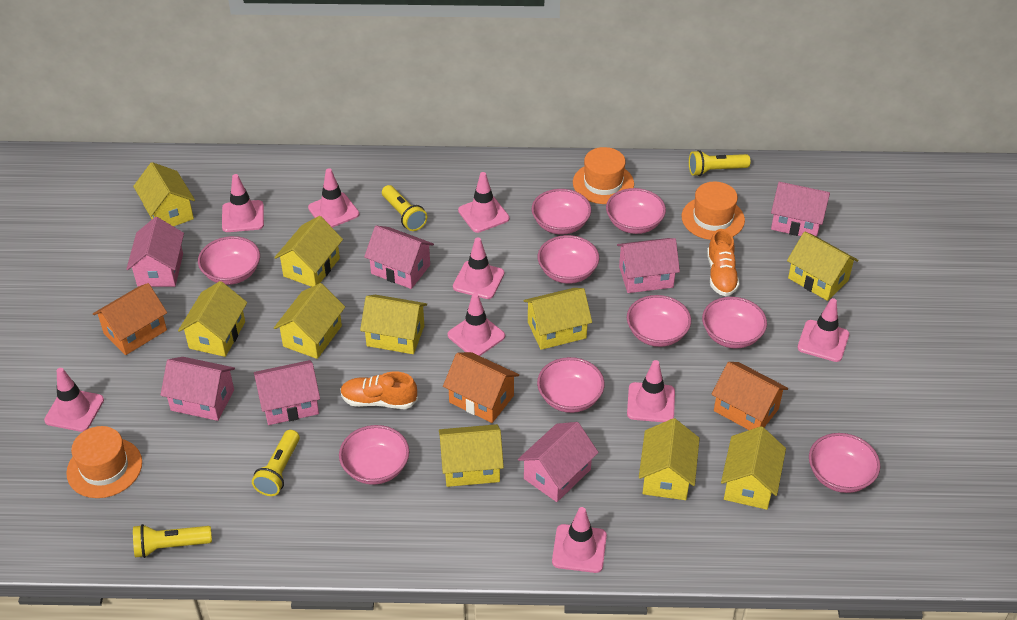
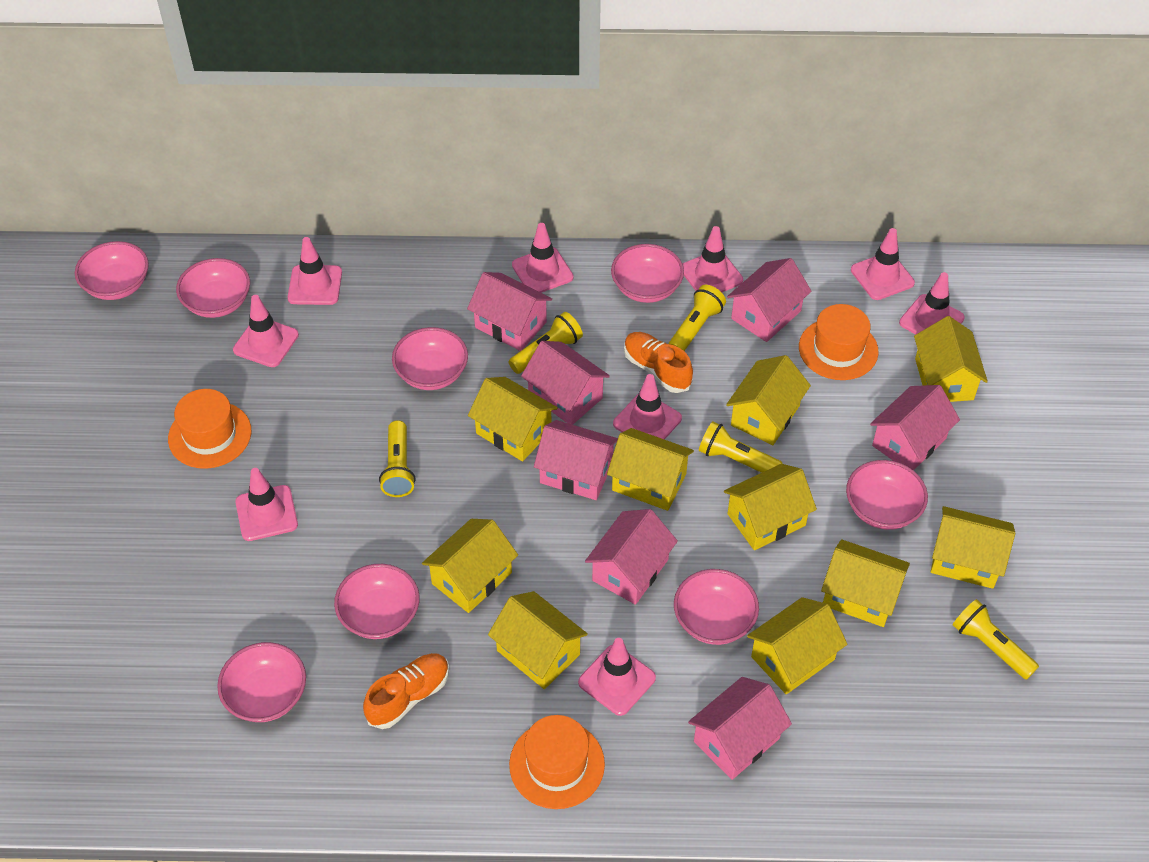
orange house: 3 -> 0
pink bowl: 9 -> 8
yellow flashlight: 4 -> 5

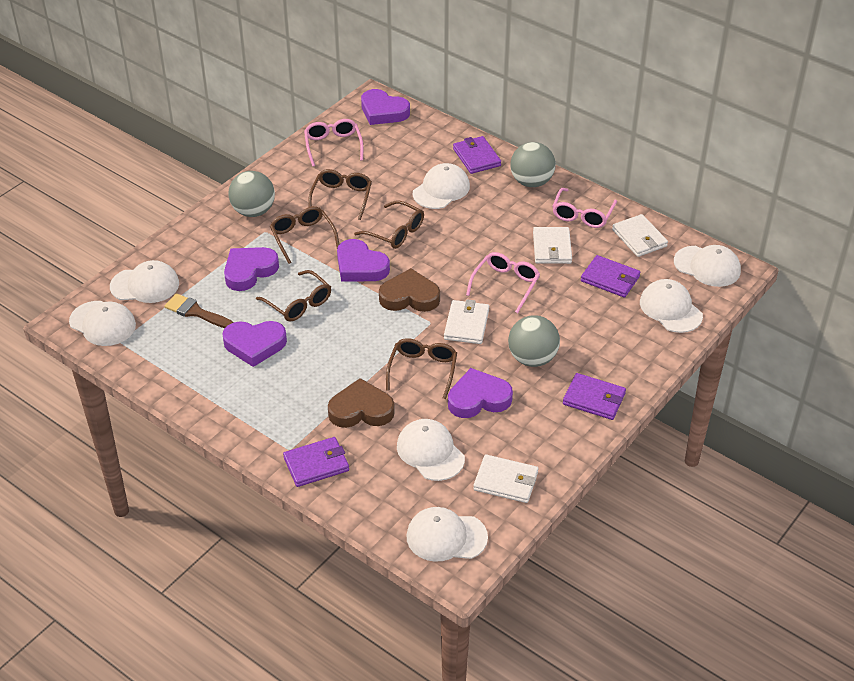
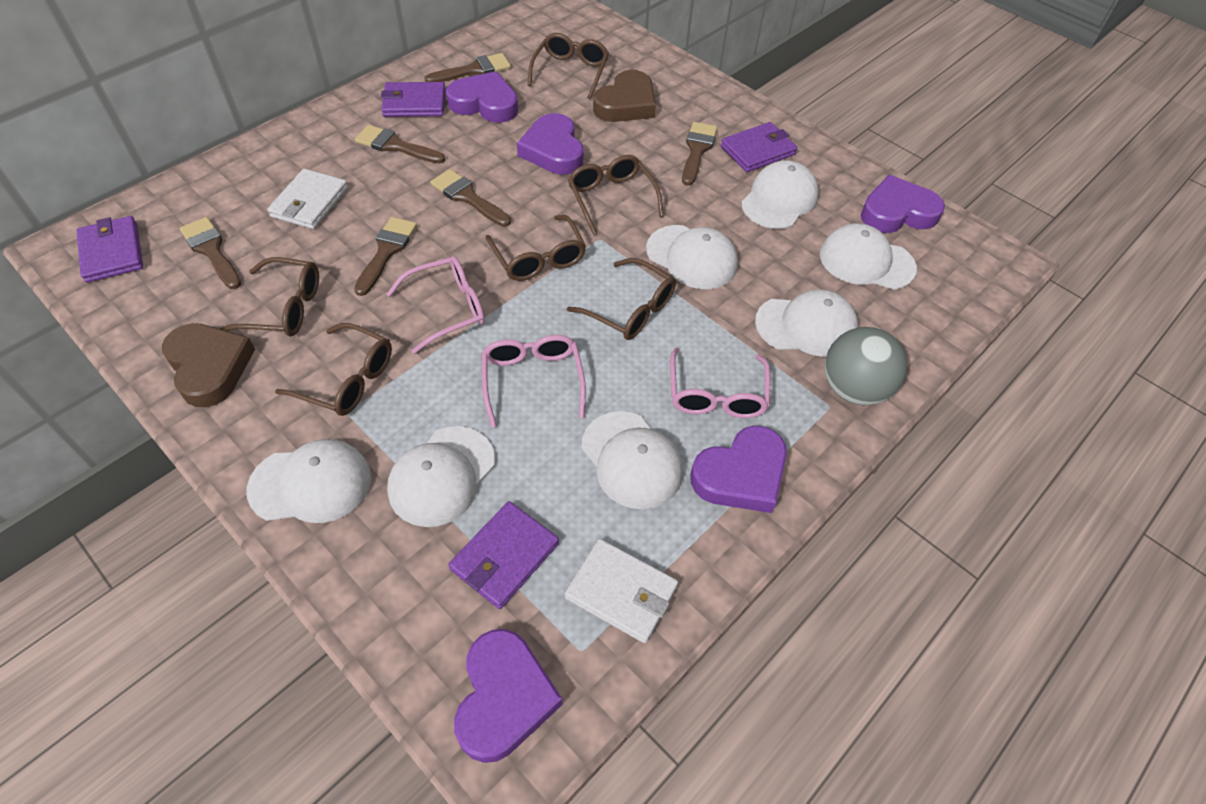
brown brush: 1 -> 6
brown glasses: 5 -> 6
grey ball: 3 -> 1
white wallet: 4 -> 2

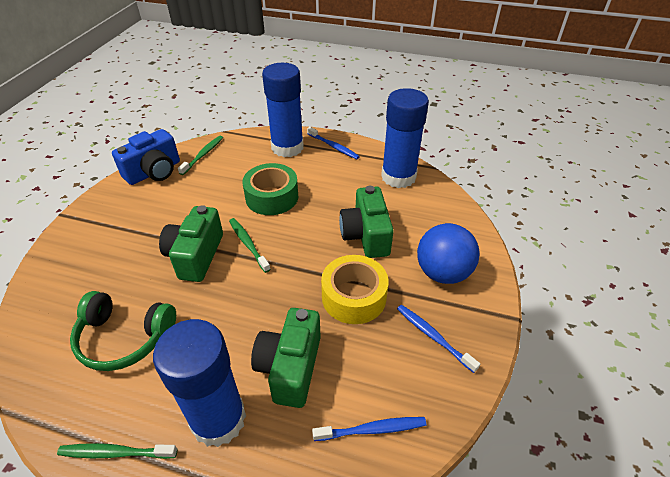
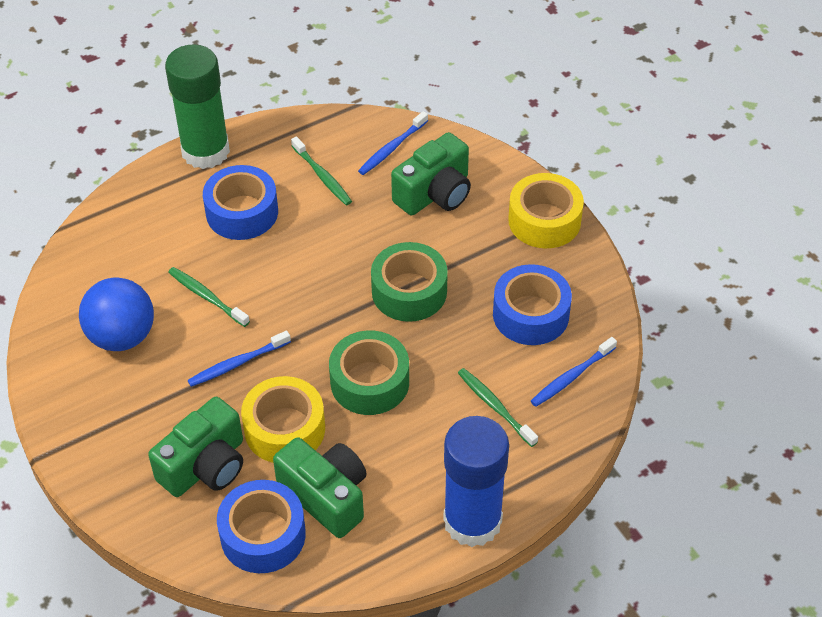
blue camera: 1 -> 0
blue glue stick: 3 -> 1
blue tape: 0 -> 3
green glue stick: 0 -> 1
green headphones: 1 -> 0
green tape: 1 -> 2
yellow tape: 1 -> 2

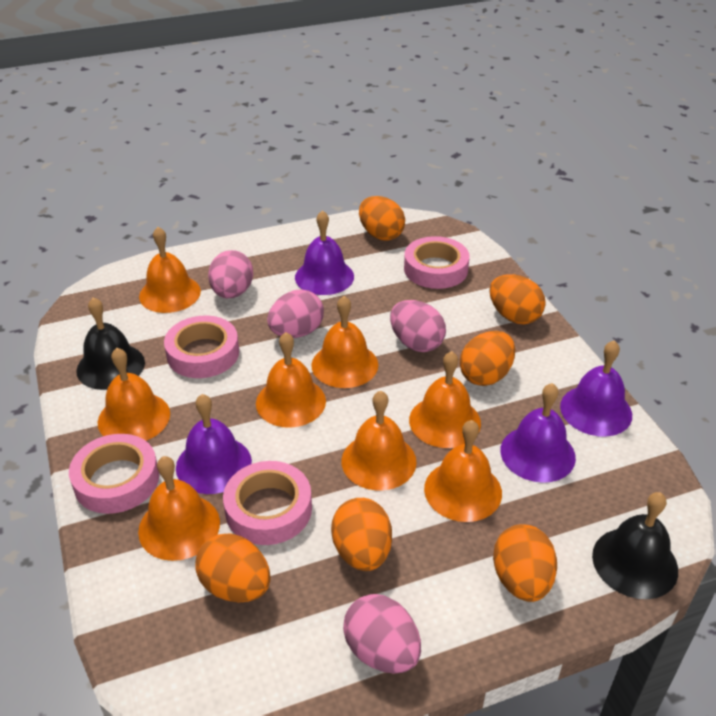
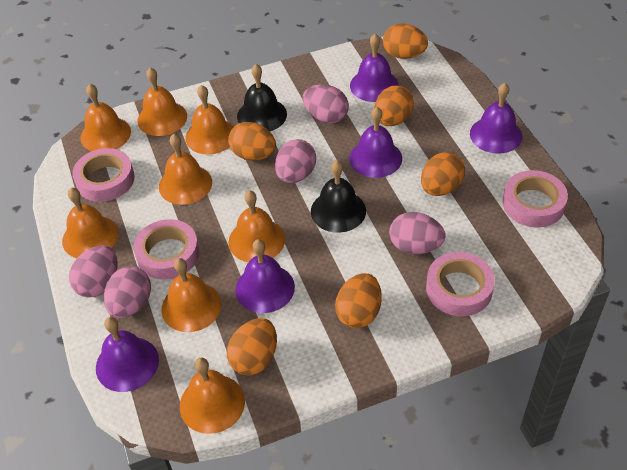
pink egg: 4 -> 5
purple bell: 4 -> 5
=======
• _Activity_
If a line in the records contains the string "green", copy it out.

• _Answer to the problem_
green glue stick: 0 -> 1
green headphones: 1 -> 0
green tape: 1 -> 2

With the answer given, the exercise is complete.